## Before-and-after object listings
##########

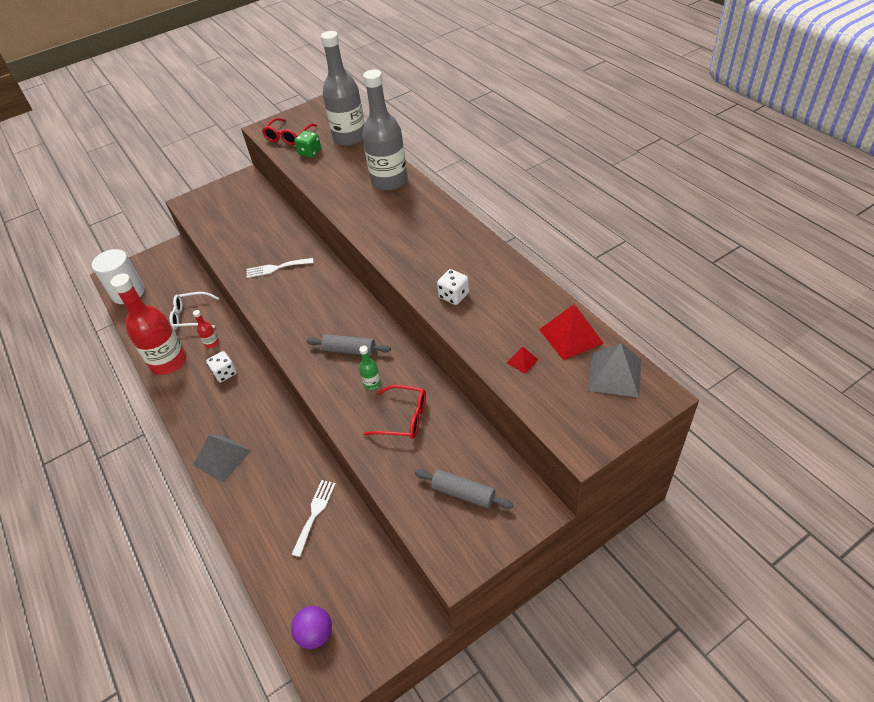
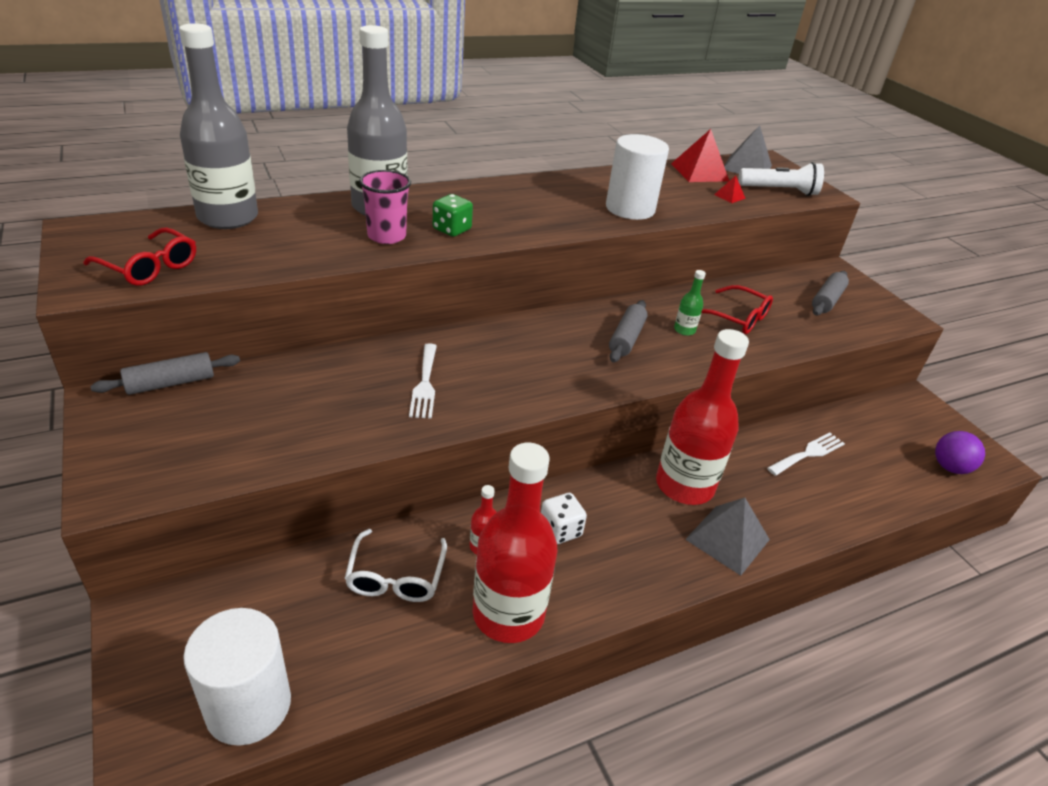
camera: 90 degrees left, 10 degrees down
(261, 188) = (170, 383): none -> grey rolling pin
(268, 432) = (684, 485): none -> red bottle
(310, 152) = (231, 253): green dice -> green dice (452, 229)
(314, 513) = (808, 453): white fork -> white fork turned 120 degrees clockwise
(351, 194) = (386, 236): none -> pink cup
(403, 418) = (736, 318): red glasses -> red glasses turned 105 degrees clockwise
(454, 296) = (630, 208): white dice -> white cylinder
(563, 403) = (779, 191): none -> white flashlight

##########

## YOUR ASSIGNMENT
Work through the records above. Copy every line with the string "white".

## SOLUTION
(314, 513) = (808, 453): white fork -> white fork turned 120 degrees clockwise
(454, 296) = (630, 208): white dice -> white cylinder
(563, 403) = (779, 191): none -> white flashlight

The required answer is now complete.